[Extracted data]

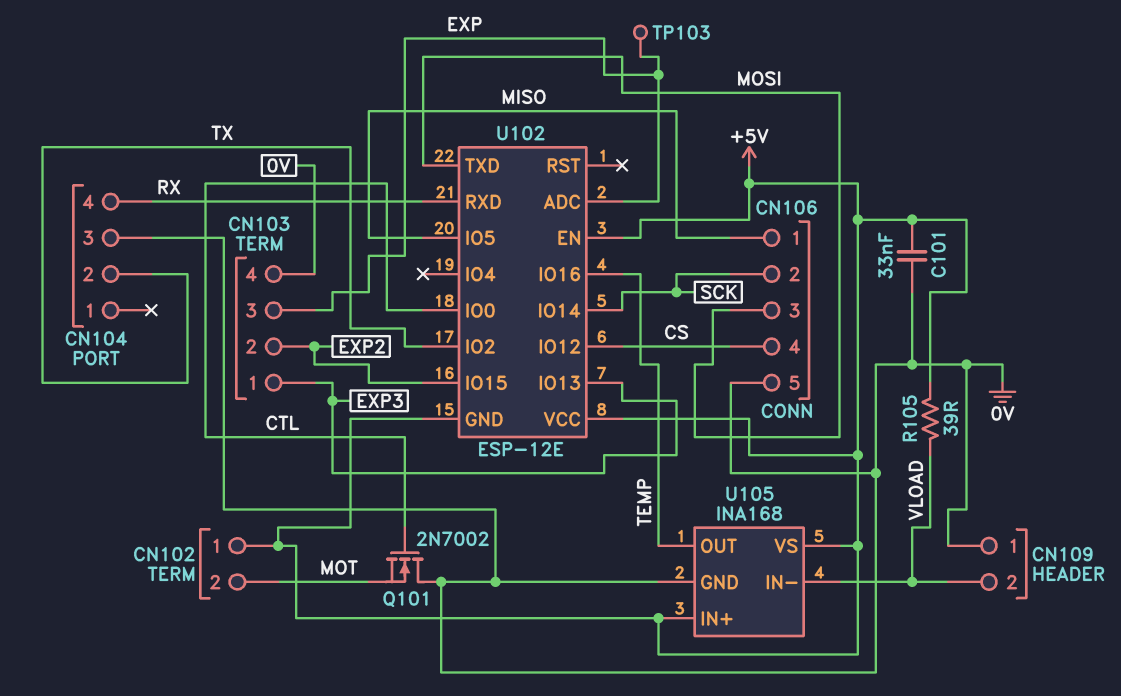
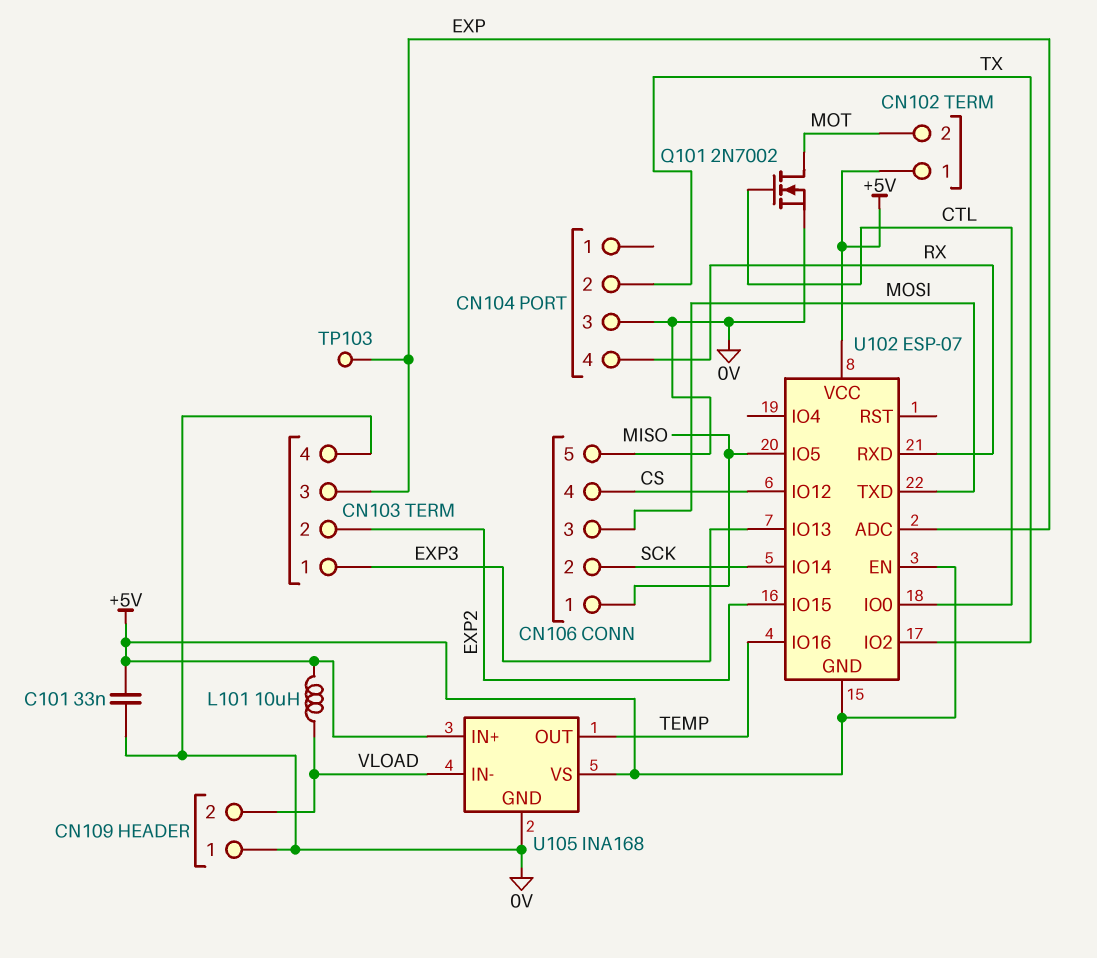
L101: none -> 10uH (+5V, VLOAD)
Q101: NMOS 2N7002 (G CTL, D 0V, S MOT) -> NMOS 2N7002 (G CTL, D MOT, S 0V)
R105: 39 (+5V, VLOAD) -> none
U102: ESP-12E -> ESP-07

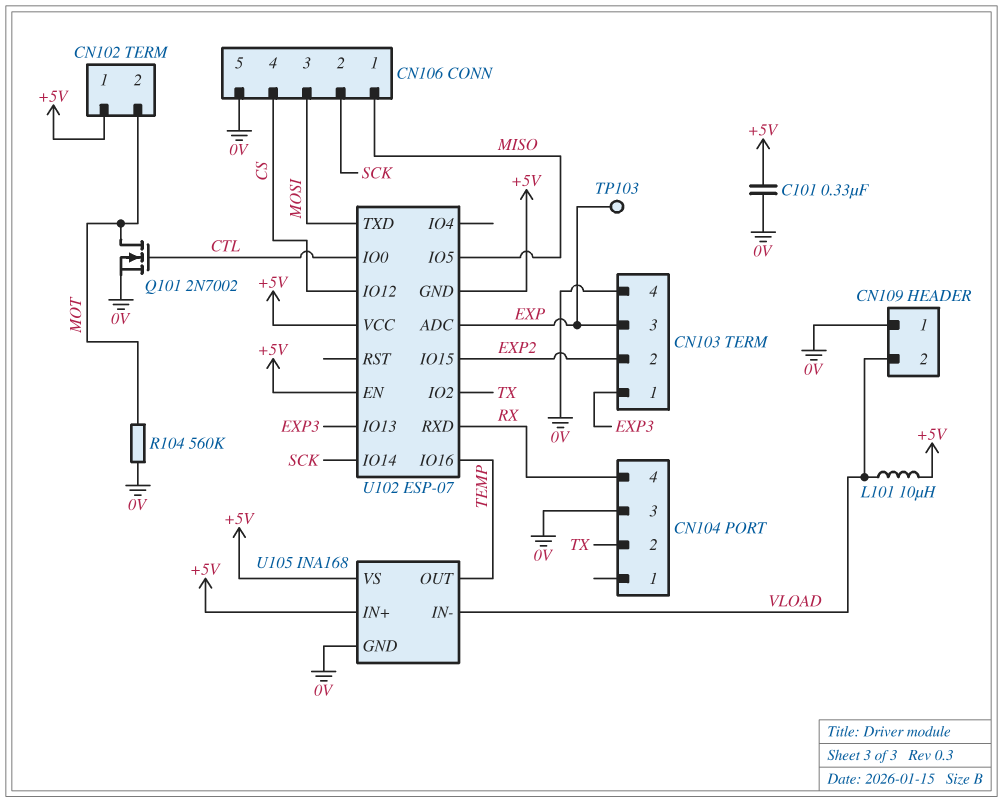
C101: 33nF (+5V, 0V) -> 330nF (+5V, 0V)
R104: none -> 560k (0V, MOT)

[/Extracted data]

Instructions to follow
Transcribe all entries above exactly. Omit the pictures.

Solution for this exercise
L101: none -> 10uH (+5V, VLOAD)
Q101: NMOS 2N7002 (G CTL, D 0V, S MOT) -> NMOS 2N7002 (G CTL, D MOT, S 0V)
R105: 39 (+5V, VLOAD) -> none
U102: ESP-12E -> ESP-07

C101: 33nF (+5V, 0V) -> 330nF (+5V, 0V)
R104: none -> 560k (0V, MOT)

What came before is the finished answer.